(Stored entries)
○ ○ ○ ○
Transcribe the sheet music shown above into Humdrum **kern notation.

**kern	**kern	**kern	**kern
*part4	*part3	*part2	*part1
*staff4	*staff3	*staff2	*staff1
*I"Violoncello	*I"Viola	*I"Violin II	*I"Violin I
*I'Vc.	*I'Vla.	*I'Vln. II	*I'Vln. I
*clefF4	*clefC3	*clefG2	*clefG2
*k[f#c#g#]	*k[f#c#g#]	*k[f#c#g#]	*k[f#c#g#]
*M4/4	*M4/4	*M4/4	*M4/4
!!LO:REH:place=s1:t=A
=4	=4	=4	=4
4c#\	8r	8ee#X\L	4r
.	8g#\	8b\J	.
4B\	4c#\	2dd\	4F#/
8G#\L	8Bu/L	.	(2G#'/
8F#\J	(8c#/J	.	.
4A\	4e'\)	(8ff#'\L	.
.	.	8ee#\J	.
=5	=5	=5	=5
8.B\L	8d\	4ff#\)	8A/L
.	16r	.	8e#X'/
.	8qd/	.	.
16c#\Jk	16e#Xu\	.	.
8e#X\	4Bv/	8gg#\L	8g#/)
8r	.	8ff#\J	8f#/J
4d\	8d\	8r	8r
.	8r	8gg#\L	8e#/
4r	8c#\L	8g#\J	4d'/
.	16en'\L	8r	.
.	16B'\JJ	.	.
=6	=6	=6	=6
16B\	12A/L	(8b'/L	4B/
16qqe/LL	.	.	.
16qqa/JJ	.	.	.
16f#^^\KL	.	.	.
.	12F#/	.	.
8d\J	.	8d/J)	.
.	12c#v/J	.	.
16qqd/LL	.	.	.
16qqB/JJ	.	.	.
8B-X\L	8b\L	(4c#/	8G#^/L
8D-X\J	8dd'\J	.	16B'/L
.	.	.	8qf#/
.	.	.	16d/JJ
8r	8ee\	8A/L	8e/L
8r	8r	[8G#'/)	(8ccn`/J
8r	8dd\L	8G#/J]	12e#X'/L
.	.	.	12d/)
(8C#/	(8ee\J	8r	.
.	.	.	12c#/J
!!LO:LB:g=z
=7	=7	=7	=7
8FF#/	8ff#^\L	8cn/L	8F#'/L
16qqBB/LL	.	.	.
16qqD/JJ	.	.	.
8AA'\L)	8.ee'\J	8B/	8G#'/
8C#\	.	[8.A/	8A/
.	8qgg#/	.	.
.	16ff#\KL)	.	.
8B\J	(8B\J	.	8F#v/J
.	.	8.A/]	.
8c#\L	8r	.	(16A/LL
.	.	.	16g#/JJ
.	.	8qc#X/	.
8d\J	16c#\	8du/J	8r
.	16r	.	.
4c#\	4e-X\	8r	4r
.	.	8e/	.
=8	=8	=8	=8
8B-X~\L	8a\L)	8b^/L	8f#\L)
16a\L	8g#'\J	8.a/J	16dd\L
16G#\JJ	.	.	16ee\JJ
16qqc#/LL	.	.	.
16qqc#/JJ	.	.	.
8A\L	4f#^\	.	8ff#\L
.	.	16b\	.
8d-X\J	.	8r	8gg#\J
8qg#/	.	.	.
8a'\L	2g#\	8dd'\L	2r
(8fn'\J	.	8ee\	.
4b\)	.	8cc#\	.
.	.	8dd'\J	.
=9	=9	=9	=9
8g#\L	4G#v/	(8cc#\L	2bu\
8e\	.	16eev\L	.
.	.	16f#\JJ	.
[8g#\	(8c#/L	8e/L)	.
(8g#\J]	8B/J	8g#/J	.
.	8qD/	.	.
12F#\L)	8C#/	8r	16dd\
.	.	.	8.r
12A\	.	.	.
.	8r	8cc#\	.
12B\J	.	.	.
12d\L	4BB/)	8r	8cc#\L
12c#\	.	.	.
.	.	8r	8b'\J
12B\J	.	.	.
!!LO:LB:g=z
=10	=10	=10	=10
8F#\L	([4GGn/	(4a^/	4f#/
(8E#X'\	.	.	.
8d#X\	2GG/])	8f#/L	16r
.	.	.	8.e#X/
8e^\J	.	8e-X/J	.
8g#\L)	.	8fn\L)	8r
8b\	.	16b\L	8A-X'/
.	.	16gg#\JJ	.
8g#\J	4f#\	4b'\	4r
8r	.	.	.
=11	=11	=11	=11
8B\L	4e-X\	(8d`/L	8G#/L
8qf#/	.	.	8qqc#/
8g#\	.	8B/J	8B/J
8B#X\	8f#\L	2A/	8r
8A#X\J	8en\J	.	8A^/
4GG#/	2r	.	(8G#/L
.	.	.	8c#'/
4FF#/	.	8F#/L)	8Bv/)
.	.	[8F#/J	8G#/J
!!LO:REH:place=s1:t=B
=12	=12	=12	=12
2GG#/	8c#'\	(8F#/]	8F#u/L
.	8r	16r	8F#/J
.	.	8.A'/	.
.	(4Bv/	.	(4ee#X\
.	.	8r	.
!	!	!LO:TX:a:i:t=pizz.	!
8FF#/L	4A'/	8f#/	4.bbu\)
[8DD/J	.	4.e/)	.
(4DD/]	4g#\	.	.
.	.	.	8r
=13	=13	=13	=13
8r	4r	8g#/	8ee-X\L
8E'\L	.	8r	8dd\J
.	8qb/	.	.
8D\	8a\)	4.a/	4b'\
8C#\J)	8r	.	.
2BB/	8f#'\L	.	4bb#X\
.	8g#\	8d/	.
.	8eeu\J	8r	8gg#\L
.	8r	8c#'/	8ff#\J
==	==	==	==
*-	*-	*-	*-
○ ○ ○ ○
* **REQUIREMENT**
How many lines in the items above contain the string "kern"? Reply with the number alone.

* **ANSWER TO THE TASK**
2